Leave every picture out, and print the full listing again exactly.

▶ **Source data**
·····

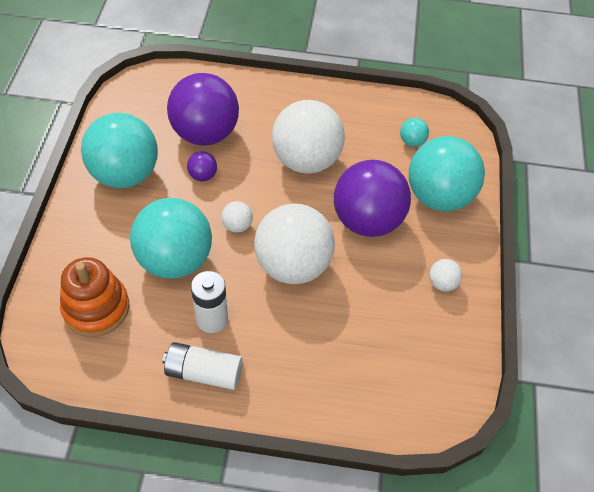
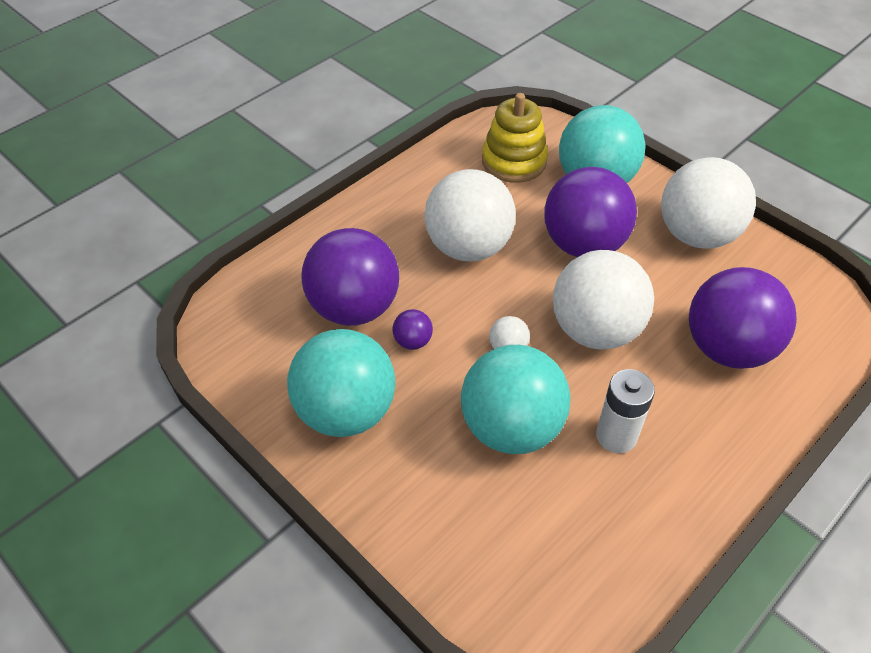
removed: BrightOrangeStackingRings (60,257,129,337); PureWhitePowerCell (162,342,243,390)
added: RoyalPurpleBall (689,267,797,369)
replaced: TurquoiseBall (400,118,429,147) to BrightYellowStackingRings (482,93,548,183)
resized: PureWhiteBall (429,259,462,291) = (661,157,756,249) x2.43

·····

▶ **Exercise answer**
removed: BrightOrangeStackingRings (60,257,129,337); PureWhitePowerCell (162,342,243,390)
added: RoyalPurpleBall (689,267,797,369)
replaced: TurquoiseBall (400,118,429,147) to BrightYellowStackingRings (482,93,548,183)
resized: PureWhiteBall (429,259,462,291) = (661,157,756,249) x2.43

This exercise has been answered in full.